**WHAT THIS TASK INVOLVES**
Within the entries below, the lines from the one with "capsule/golden <388 430>" through the one with "jam jar/snow-white <329" are to be set down exactly, both ends kept.

**WORKING DATA**
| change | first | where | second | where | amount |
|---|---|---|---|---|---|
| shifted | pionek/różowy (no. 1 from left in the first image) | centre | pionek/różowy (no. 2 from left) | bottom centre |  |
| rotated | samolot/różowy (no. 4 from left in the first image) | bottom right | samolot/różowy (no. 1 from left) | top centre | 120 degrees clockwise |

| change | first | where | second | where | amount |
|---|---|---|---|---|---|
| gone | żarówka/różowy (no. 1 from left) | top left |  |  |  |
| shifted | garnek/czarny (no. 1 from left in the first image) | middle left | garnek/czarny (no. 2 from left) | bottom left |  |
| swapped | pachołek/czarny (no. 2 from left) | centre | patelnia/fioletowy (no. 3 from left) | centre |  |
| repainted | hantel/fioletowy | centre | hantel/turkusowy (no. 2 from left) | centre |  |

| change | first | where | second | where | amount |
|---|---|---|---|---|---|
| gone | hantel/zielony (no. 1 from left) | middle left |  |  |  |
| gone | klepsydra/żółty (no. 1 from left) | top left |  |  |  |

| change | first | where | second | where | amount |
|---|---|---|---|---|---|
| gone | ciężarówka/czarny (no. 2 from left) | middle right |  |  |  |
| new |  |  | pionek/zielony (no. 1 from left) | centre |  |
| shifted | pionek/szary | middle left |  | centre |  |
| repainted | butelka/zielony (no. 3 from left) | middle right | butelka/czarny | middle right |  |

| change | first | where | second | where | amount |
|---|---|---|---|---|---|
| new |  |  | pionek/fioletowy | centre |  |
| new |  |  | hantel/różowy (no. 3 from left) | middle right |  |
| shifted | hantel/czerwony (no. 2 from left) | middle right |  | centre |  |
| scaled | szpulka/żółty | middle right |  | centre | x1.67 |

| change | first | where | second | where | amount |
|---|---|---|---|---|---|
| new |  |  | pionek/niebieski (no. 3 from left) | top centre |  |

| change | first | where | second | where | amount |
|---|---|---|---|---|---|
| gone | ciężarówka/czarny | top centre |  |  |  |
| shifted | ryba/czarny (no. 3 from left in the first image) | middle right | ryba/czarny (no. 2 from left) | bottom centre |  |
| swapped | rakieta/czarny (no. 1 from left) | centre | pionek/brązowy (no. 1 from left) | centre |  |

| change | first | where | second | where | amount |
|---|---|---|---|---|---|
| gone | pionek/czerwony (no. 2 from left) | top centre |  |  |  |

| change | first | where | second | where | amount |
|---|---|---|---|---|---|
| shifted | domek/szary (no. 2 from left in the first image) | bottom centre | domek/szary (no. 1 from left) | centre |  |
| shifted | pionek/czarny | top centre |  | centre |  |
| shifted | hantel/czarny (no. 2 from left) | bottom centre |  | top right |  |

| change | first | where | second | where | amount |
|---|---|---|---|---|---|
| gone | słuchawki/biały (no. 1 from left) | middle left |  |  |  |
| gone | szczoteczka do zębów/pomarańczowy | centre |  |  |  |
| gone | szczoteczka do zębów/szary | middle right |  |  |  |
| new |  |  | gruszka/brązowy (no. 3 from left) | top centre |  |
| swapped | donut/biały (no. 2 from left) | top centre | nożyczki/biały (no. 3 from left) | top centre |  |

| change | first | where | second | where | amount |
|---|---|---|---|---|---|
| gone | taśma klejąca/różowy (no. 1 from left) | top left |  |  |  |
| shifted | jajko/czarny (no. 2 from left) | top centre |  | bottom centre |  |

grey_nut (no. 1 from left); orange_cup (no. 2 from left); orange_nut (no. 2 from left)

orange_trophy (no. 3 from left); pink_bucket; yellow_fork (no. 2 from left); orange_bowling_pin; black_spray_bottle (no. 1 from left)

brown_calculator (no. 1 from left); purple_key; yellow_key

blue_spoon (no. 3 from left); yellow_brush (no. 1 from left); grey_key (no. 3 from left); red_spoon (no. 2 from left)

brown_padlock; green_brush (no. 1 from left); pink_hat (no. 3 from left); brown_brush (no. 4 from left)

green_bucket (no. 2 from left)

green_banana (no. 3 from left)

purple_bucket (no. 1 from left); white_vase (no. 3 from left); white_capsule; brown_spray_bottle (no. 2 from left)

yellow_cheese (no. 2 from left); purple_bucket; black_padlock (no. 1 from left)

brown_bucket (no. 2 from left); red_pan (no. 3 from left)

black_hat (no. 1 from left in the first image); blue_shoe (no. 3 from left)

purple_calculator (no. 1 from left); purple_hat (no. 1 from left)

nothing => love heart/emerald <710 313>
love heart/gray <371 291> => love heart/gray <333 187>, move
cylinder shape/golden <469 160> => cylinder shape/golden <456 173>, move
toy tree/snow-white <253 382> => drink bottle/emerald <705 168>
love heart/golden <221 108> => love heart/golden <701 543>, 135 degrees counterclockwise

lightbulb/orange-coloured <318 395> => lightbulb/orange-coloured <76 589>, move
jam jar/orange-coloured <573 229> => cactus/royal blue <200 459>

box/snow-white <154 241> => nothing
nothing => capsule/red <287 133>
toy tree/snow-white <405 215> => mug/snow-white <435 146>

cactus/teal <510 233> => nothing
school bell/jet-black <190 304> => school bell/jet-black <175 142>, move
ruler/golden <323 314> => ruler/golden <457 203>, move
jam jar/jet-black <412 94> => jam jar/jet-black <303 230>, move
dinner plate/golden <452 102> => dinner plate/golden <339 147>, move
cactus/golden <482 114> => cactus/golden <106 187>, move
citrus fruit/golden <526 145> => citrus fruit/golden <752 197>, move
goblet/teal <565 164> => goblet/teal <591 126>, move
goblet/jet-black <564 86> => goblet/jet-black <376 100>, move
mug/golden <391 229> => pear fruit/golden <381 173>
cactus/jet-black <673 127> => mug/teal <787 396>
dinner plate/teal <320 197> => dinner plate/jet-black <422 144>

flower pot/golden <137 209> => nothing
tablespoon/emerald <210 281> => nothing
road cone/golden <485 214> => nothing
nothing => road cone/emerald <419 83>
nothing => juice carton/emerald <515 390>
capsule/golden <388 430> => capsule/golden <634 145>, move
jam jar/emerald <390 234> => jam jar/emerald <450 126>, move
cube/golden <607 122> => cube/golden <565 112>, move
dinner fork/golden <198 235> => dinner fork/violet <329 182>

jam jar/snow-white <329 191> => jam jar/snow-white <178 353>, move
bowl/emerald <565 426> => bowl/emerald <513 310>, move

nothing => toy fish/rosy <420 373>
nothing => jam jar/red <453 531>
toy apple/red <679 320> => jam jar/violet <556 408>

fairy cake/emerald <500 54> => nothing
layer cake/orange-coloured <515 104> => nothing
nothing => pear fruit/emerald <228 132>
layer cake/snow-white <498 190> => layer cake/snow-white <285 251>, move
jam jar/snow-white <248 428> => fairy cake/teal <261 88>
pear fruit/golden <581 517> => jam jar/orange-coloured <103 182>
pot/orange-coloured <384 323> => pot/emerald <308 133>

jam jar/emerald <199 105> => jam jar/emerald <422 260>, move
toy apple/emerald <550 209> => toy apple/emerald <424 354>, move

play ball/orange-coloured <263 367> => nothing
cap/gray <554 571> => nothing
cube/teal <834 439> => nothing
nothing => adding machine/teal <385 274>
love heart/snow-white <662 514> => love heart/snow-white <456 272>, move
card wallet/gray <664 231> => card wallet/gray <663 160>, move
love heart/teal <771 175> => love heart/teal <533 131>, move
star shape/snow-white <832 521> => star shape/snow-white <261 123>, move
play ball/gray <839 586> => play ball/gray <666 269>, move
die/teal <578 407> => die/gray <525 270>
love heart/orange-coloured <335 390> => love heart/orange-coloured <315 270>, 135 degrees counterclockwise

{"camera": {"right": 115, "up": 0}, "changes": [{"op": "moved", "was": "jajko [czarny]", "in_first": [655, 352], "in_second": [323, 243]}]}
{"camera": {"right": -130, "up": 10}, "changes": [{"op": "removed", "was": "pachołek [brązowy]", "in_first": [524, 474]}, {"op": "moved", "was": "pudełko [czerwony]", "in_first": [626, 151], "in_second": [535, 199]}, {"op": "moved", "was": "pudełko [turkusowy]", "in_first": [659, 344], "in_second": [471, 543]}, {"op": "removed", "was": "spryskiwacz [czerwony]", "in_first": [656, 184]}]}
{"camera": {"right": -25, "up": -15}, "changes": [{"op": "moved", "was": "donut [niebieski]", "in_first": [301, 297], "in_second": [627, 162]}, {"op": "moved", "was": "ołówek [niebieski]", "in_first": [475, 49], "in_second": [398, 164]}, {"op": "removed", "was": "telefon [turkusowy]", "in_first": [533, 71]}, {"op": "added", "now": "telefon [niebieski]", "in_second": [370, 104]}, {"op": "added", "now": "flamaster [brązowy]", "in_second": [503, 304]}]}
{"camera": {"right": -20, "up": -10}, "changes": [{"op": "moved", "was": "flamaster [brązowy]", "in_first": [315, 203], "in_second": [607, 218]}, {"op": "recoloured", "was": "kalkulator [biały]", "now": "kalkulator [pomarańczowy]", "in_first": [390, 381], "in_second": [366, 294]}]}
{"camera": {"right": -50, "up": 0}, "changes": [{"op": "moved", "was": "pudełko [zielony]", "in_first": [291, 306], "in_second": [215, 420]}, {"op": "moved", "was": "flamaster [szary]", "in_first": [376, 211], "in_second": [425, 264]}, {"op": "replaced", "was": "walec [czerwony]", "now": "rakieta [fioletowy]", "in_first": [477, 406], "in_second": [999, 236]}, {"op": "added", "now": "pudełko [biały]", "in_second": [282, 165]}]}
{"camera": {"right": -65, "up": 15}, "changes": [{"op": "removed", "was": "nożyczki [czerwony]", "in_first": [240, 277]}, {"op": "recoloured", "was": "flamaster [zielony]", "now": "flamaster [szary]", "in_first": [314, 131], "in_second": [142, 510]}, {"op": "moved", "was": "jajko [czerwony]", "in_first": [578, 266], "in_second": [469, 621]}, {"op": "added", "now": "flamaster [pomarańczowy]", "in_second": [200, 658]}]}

**FINISHED EXERCISE**
capsule/golden <388 430> => capsule/golden <634 145>, move
jam jar/emerald <390 234> => jam jar/emerald <450 126>, move
cube/golden <607 122> => cube/golden <565 112>, move
dinner fork/golden <198 235> => dinner fork/violet <329 182>

jam jar/snow-white <329 191> => jam jar/snow-white <178 353>, move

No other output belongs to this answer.